Your answer should be the records again, unchanged in wording and free of images.
◇ ◇ ◇ ◇ ◇
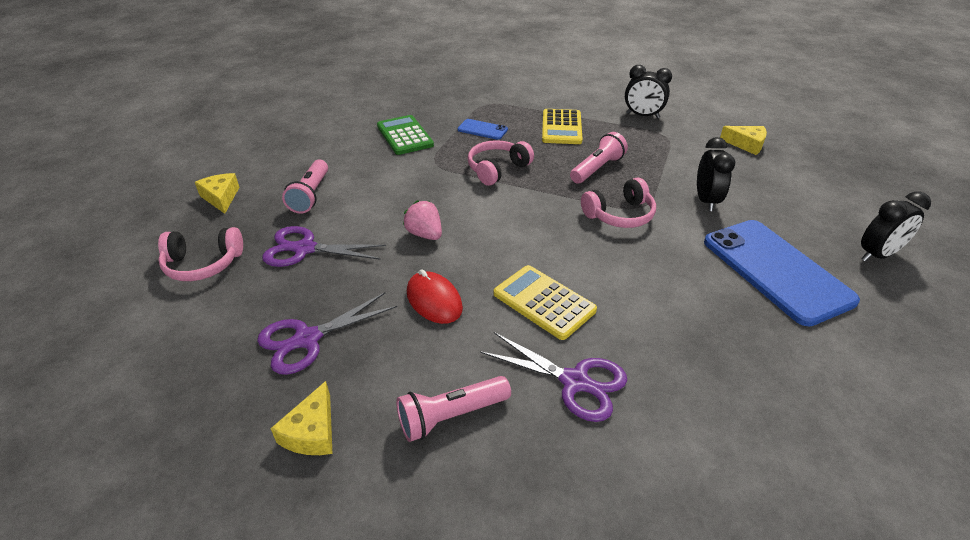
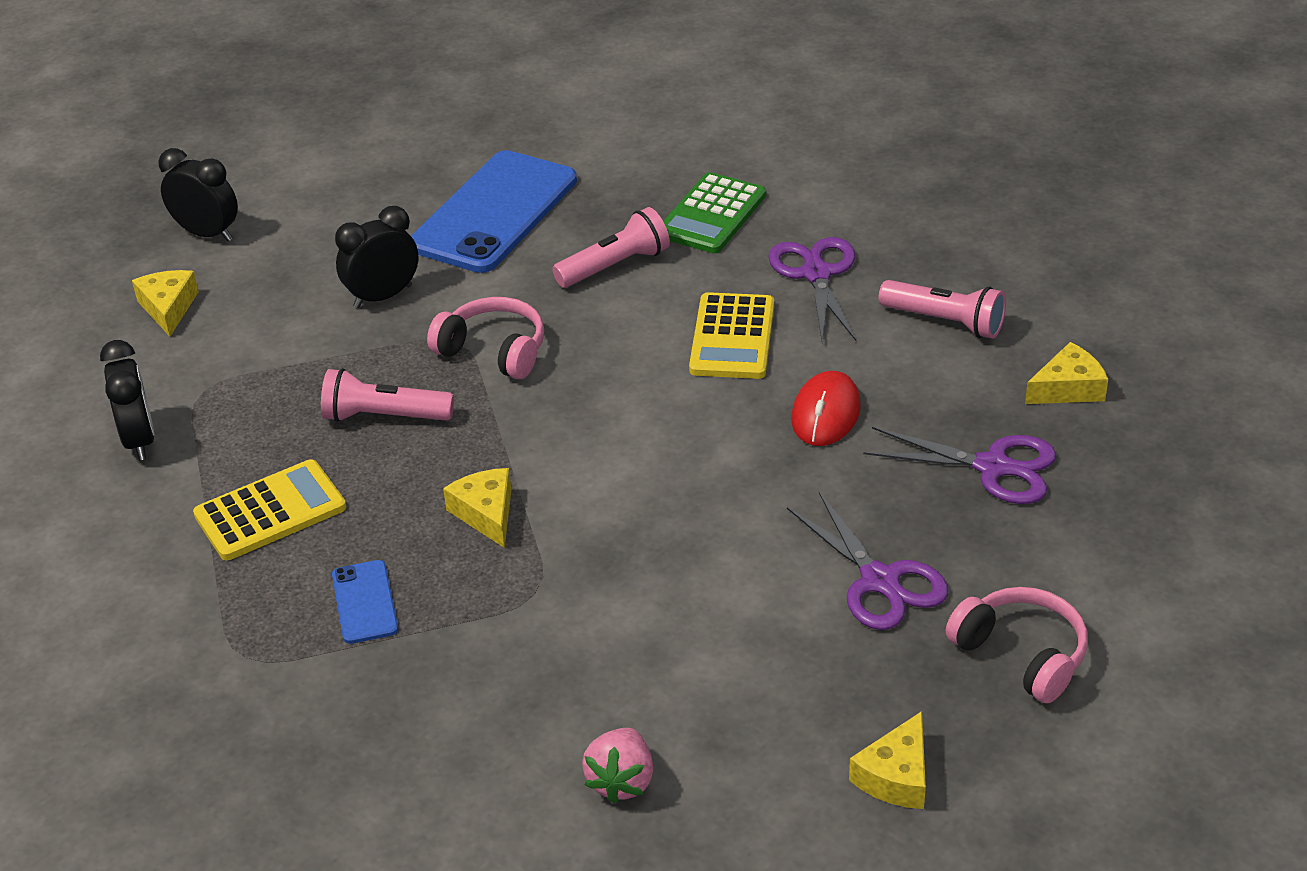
camera: 125 degrees left, 0 degrees up
(310, 195) = (771, 672): pink flashlight -> pink flashlight (615, 266)
(405, 136) = (481, 690): green calculator -> green calculator (712, 215)
(425, 234) = (723, 491): pink strawberry -> pink strawberry (621, 781)
(497, 169) = (486, 513): pink headphones -> yellow cheese
(877, 255) = (390, 160): black clock -> black clock (207, 234)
◇ ◇ ◇ ◇ ◇
» **Exercise response**:
camera: 125 degrees left, 0 degrees up
(310, 195) = (771, 672): pink flashlight -> pink flashlight (615, 266)
(405, 136) = (481, 690): green calculator -> green calculator (712, 215)
(425, 234) = (723, 491): pink strawberry -> pink strawberry (621, 781)
(497, 169) = (486, 513): pink headphones -> yellow cheese
(877, 255) = (390, 160): black clock -> black clock (207, 234)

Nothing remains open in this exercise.